**WHAT YOU WILL DO**
Among the lines below, take the one holding "SONAR3 pin TRIG: TX -> D1", the one holding "SONAR3 pin VCC: none -> 5V", and all lines between them. Set them down exactly.

**AVAILABLE RECORDS**
********
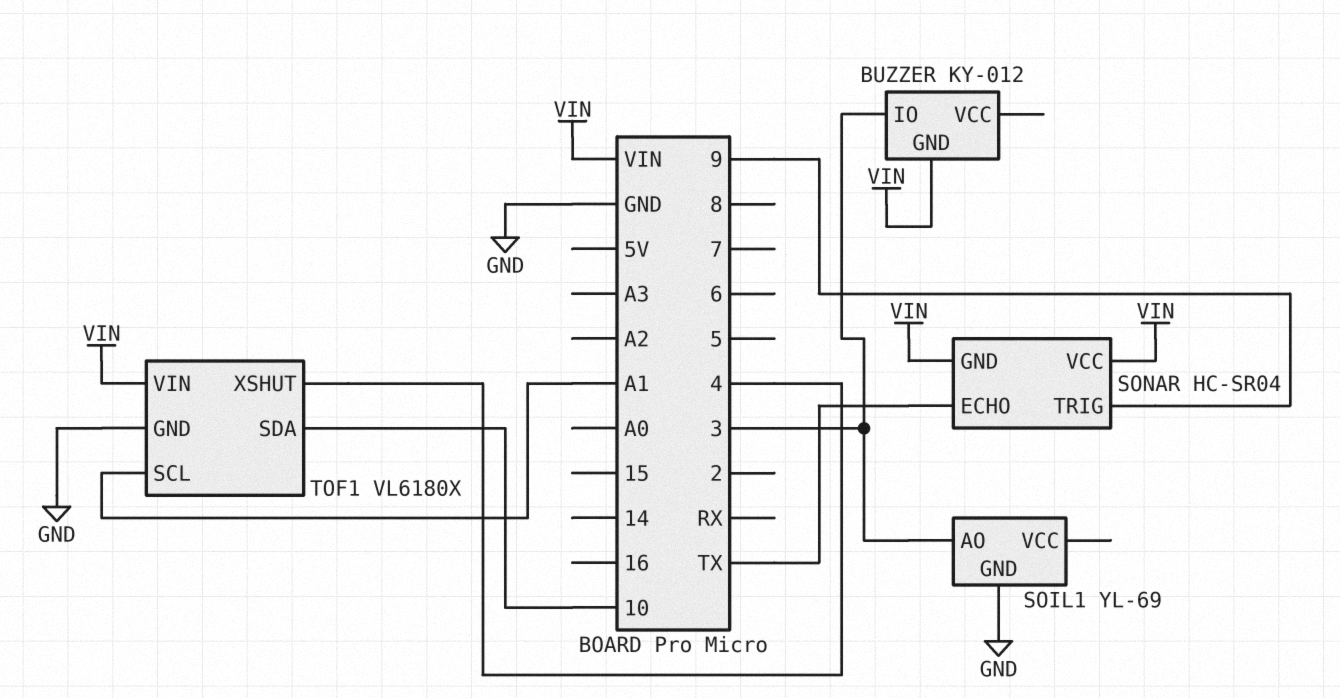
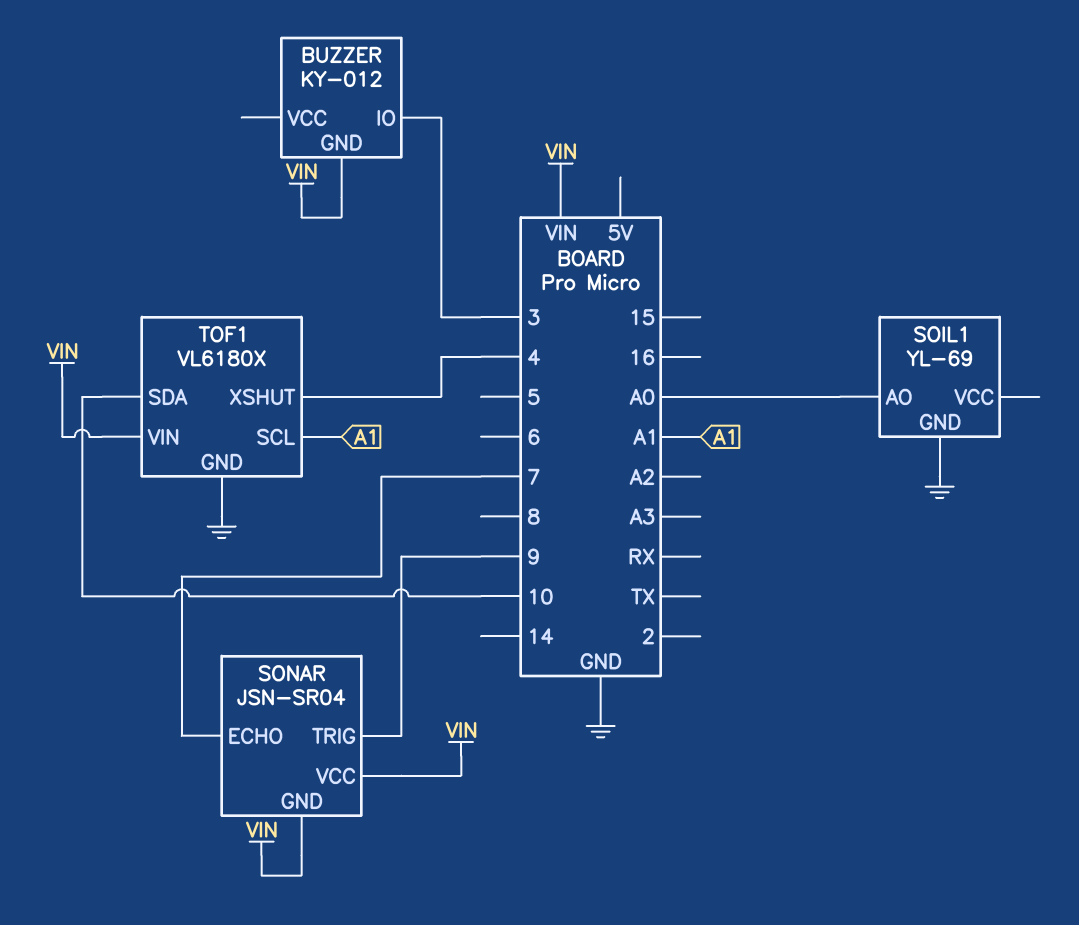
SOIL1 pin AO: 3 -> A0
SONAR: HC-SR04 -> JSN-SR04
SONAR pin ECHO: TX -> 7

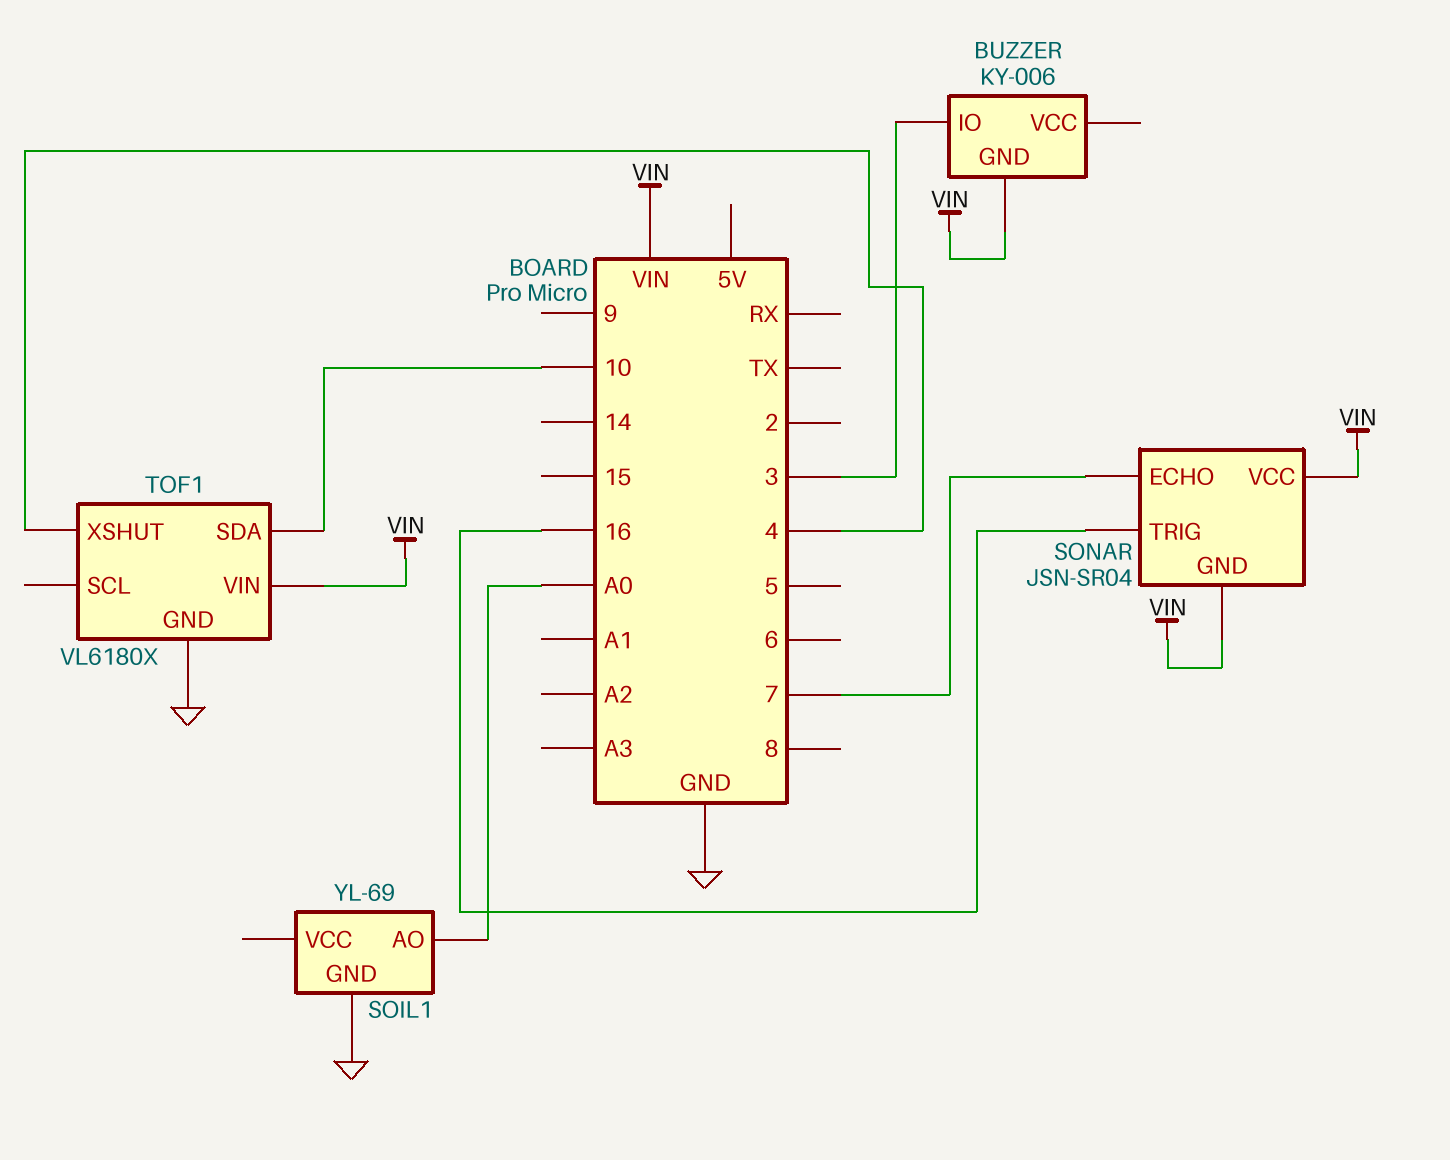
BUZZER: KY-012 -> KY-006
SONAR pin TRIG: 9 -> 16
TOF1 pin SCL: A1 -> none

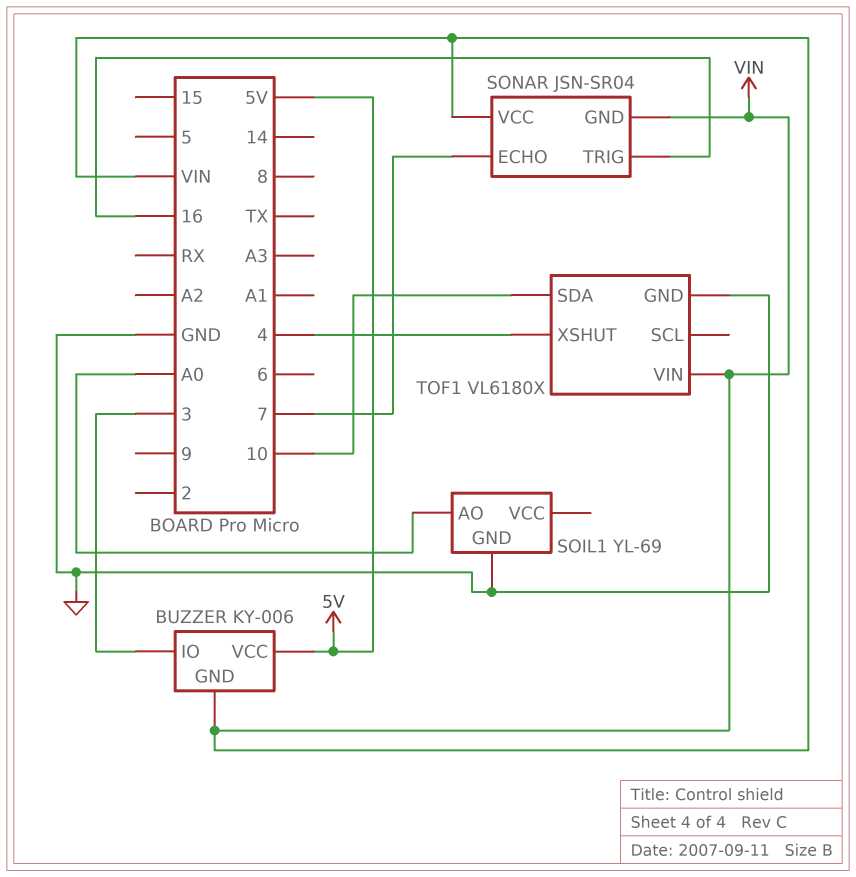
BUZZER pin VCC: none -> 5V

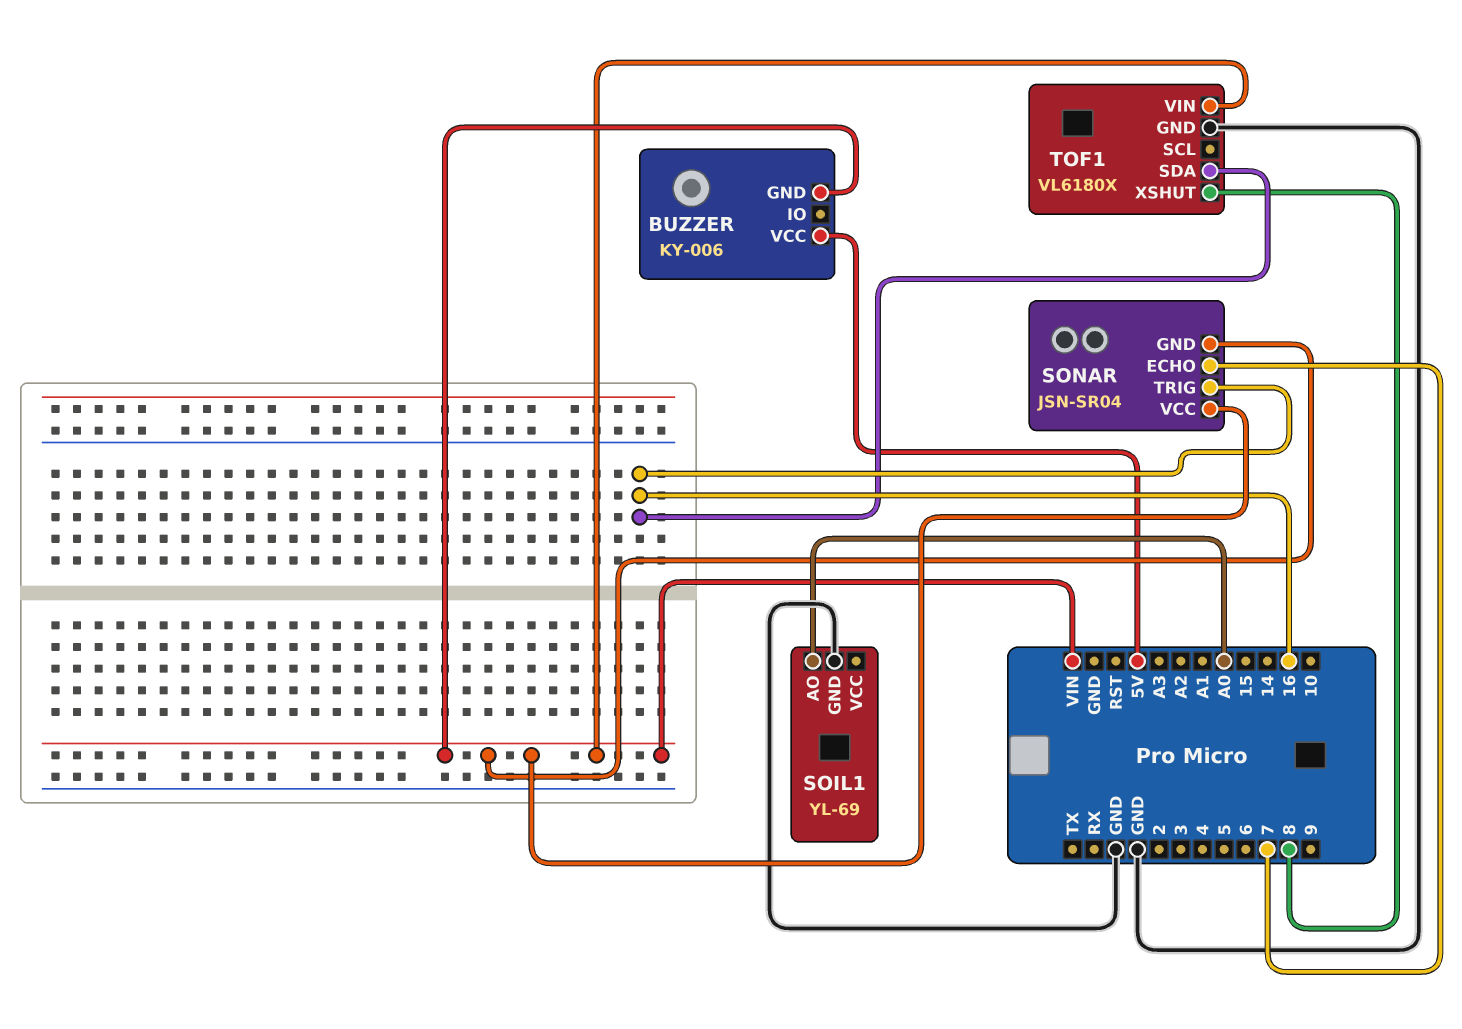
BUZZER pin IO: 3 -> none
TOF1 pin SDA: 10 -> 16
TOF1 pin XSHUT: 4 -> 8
********
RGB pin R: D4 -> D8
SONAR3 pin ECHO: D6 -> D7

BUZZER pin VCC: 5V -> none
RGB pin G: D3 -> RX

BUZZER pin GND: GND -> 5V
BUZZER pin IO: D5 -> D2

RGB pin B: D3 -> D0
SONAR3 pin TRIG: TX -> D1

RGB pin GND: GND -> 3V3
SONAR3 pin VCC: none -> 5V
********
**EXPECTED ANSWER**
SONAR3 pin TRIG: TX -> D1

RGB pin GND: GND -> 3V3
SONAR3 pin VCC: none -> 5V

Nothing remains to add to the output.